- _What the task requires_
Set down all of the data that follows, keeping every character.
"""
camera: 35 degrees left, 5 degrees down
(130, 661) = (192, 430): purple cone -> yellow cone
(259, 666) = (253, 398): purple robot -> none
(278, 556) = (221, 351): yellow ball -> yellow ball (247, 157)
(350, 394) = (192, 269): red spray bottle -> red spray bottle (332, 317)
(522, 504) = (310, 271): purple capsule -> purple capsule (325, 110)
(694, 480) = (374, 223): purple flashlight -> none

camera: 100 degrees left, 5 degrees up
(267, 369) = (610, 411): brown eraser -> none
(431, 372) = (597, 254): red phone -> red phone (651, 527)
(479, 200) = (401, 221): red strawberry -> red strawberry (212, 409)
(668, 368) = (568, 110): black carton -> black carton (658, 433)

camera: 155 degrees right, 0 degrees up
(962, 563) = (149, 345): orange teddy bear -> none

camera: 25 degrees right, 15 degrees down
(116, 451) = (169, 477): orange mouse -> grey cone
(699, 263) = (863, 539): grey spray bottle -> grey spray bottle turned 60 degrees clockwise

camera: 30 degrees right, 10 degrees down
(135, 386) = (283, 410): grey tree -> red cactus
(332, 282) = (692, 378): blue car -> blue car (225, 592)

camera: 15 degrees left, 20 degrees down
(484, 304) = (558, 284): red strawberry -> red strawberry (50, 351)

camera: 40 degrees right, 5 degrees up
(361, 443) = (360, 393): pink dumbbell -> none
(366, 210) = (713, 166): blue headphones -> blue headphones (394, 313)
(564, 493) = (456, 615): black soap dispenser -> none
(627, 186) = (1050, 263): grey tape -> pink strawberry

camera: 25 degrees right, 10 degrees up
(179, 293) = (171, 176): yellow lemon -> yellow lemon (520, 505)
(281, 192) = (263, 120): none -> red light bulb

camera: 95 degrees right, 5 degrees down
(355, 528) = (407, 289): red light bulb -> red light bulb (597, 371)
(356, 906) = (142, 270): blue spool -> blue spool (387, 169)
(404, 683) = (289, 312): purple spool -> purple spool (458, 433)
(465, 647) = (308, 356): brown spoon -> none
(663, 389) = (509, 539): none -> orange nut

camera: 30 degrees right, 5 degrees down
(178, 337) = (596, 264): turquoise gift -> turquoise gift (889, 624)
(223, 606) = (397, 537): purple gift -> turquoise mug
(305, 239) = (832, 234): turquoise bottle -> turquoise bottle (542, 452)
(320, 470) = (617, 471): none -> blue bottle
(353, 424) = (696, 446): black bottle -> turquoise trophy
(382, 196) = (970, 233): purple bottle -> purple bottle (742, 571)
"""
- _Response box_
camera: 35 degrees left, 5 degrees down
(130, 661) = (192, 430): purple cone -> yellow cone
(259, 666) = (253, 398): purple robot -> none
(278, 556) = (221, 351): yellow ball -> yellow ball (247, 157)
(350, 394) = (192, 269): red spray bottle -> red spray bottle (332, 317)
(522, 504) = (310, 271): purple capsule -> purple capsule (325, 110)
(694, 480) = (374, 223): purple flashlight -> none

camera: 100 degrees left, 5 degrees up
(267, 369) = (610, 411): brown eraser -> none
(431, 372) = (597, 254): red phone -> red phone (651, 527)
(479, 200) = (401, 221): red strawberry -> red strawberry (212, 409)
(668, 368) = (568, 110): black carton -> black carton (658, 433)

camera: 155 degrees right, 0 degrees up
(962, 563) = (149, 345): orange teddy bear -> none

camera: 25 degrees right, 15 degrees down
(116, 451) = (169, 477): orange mouse -> grey cone
(699, 263) = (863, 539): grey spray bottle -> grey spray bottle turned 60 degrees clockwise

camera: 30 degrees right, 10 degrees down
(135, 386) = (283, 410): grey tree -> red cactus
(332, 282) = (692, 378): blue car -> blue car (225, 592)

camera: 15 degrees left, 20 degrees down
(484, 304) = (558, 284): red strawberry -> red strawberry (50, 351)

camera: 40 degrees right, 5 degrees up
(361, 443) = (360, 393): pink dumbbell -> none
(366, 210) = (713, 166): blue headphones -> blue headphones (394, 313)
(564, 493) = (456, 615): black soap dispenser -> none
(627, 186) = (1050, 263): grey tape -> pink strawberry

camera: 25 degrees right, 10 degrees up
(179, 293) = (171, 176): yellow lemon -> yellow lemon (520, 505)
(281, 192) = (263, 120): none -> red light bulb

camera: 95 degrees right, 5 degrees down
(355, 528) = (407, 289): red light bulb -> red light bulb (597, 371)
(356, 906) = (142, 270): blue spool -> blue spool (387, 169)
(404, 683) = (289, 312): purple spool -> purple spool (458, 433)
(465, 647) = (308, 356): brown spoon -> none
(663, 389) = (509, 539): none -> orange nut

camera: 30 degrees right, 5 degrees down
(178, 337) = (596, 264): turquoise gift -> turquoise gift (889, 624)
(223, 606) = (397, 537): purple gift -> turquoise mug
(305, 239) = (832, 234): turquoise bottle -> turquoise bottle (542, 452)
(320, 470) = (617, 471): none -> blue bottle
(353, 424) = (696, 446): black bottle -> turquoise trophy
(382, 196) = (970, 233): purple bottle -> purple bottle (742, 571)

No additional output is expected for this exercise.